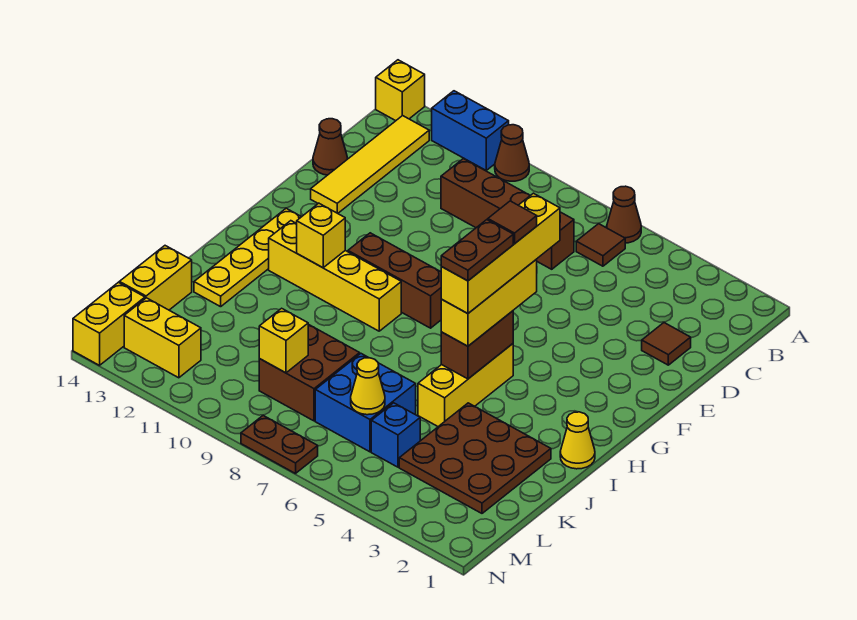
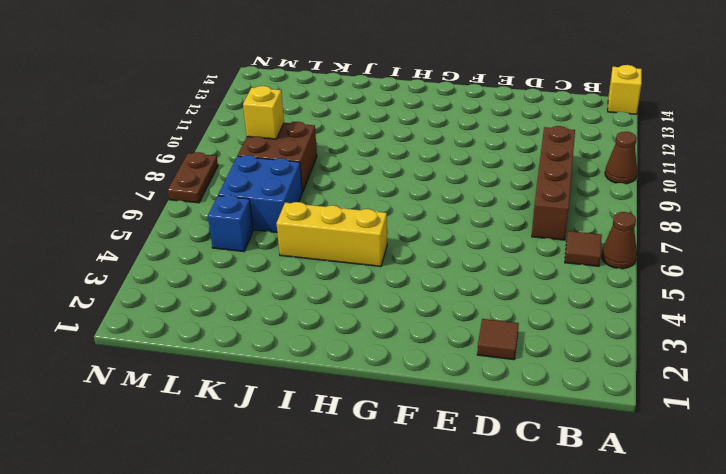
none -> blue brick A11:A12 level 1
none -> yellow tile B13:E13 level 1
none -> brown cone D14 level 1
none -> brown brick G8:G10 level 1

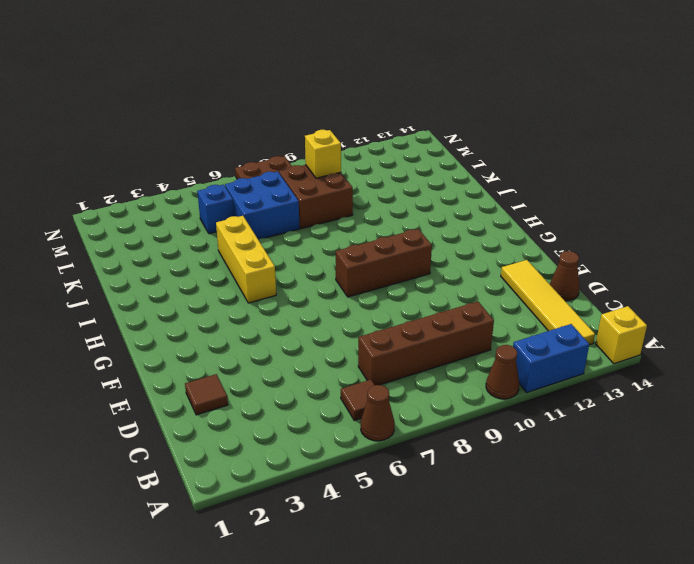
none -> yellow plate G13:J13 level 1
none -> yellow brick H9:H12 level 1
none -> yellow cone I1 level 1
none -> brown plate J2:L4 level 1

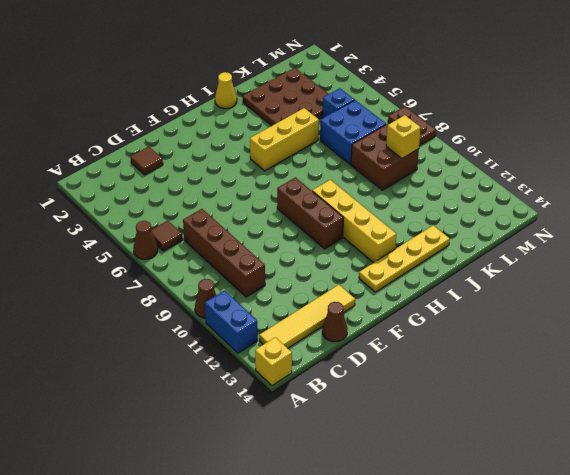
none -> yellow brick K14:L14 level 1
none -> yellow brick M12:M13 level 1
none -> yellow brick M14:N14 level 1
none -> brown brick H5:I5 level 2

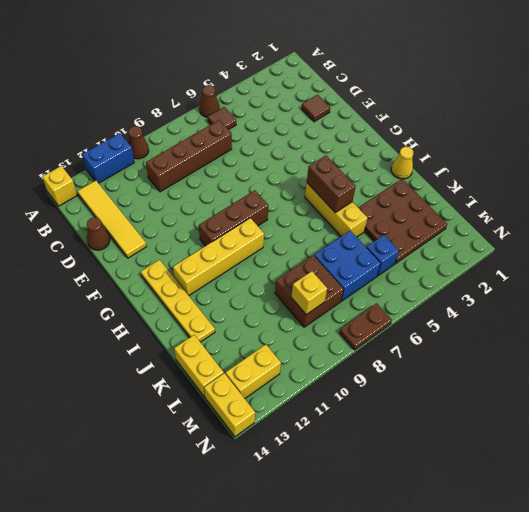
none -> yellow brick H11 level 2
none -> yellow cone L6 level 2
none -> yellow brick G5:I5 level 3
none -> yellow brick F5:I5 level 4

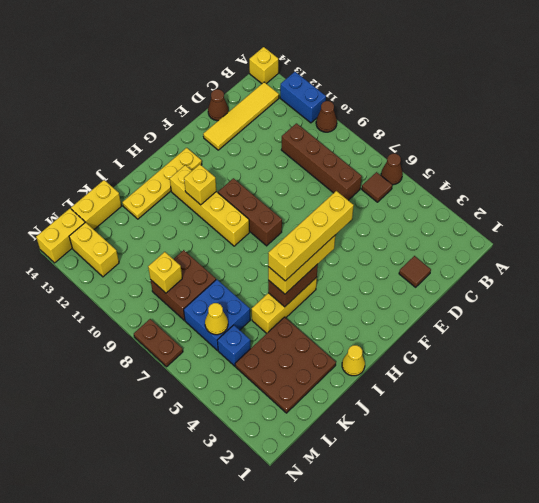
none -> brown tile G5 level 5
none -> brown plate H5:I5 level 5

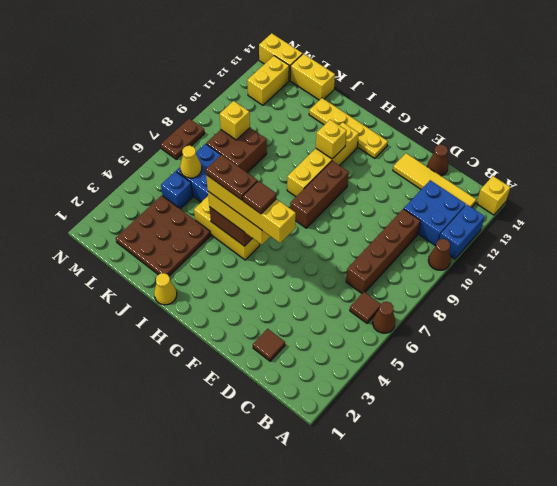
blue brick B11:C12 level 1 -> none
■ ■ ■ ■
Exercise instructions - Every line from the one containing "none -> brown plate J2:L4 level 1" through the end of the listing is to be copied exactly; the pictures are not.

Solution to this problem -
none -> brown plate J2:L4 level 1

none -> yellow brick K14:L14 level 1
none -> yellow brick M12:M13 level 1
none -> yellow brick M14:N14 level 1
none -> brown brick H5:I5 level 2

none -> yellow brick H11 level 2
none -> yellow cone L6 level 2
none -> yellow brick G5:I5 level 3
none -> yellow brick F5:I5 level 4

none -> brown tile G5 level 5
none -> brown plate H5:I5 level 5

blue brick B11:C12 level 1 -> none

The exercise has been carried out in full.